TASK DETAILS: Return, from the data below, each line that contains the word "white".

INFORMATION:
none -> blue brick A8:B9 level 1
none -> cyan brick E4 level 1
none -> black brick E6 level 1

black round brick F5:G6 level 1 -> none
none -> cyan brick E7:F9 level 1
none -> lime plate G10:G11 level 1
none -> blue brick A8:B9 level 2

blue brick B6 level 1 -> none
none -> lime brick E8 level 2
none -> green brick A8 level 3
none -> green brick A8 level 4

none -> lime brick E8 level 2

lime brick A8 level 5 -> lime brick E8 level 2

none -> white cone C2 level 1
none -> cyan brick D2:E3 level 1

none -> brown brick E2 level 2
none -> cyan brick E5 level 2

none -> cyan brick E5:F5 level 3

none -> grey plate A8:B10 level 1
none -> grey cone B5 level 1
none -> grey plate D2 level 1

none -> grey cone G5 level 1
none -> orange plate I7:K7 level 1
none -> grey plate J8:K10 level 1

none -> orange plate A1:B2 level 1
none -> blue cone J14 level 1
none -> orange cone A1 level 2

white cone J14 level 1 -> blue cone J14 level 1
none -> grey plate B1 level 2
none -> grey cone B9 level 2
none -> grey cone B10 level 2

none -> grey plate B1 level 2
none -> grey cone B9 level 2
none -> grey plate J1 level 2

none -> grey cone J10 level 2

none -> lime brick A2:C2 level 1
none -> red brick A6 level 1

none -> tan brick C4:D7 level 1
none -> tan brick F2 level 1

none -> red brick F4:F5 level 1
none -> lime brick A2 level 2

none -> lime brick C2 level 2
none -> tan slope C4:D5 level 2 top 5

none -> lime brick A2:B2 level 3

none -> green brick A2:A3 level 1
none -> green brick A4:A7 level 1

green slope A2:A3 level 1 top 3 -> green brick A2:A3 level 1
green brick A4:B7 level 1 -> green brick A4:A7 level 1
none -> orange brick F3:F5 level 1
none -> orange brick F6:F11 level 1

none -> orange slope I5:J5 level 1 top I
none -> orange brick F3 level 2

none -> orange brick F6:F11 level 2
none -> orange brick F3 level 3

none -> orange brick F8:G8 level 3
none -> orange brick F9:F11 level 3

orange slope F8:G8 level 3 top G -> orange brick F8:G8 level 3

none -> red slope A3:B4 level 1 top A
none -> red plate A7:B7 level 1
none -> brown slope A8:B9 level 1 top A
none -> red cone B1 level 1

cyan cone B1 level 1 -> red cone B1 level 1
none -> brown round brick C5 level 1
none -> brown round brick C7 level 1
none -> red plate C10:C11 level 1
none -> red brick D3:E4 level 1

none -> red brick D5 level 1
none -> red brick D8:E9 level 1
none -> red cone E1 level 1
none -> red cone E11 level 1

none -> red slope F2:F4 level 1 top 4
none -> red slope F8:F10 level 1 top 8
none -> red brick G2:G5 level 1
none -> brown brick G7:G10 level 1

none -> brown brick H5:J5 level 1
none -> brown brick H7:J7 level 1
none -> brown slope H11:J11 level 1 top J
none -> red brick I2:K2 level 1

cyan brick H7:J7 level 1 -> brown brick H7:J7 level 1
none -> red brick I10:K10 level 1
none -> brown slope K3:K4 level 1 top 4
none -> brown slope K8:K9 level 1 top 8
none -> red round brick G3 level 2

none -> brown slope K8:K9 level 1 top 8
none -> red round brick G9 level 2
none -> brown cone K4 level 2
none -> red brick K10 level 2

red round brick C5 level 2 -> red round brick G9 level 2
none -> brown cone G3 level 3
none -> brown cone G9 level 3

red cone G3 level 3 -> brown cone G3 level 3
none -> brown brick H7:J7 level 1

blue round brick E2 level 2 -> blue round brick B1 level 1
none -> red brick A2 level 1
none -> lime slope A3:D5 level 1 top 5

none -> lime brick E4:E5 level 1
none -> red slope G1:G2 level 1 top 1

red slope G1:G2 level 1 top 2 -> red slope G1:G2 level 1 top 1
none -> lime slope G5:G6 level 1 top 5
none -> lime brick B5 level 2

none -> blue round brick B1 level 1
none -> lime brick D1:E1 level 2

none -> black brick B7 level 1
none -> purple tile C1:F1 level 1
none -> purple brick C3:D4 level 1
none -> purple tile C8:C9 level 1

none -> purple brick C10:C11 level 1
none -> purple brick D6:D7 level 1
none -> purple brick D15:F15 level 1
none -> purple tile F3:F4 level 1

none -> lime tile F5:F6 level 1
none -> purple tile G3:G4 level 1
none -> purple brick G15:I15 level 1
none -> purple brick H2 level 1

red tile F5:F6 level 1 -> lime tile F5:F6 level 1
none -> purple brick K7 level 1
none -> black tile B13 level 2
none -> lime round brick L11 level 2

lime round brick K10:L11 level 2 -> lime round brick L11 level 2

REPLY TO THE TASK:
none -> white cone C2 level 1
white cone J14 level 1 -> blue cone J14 level 1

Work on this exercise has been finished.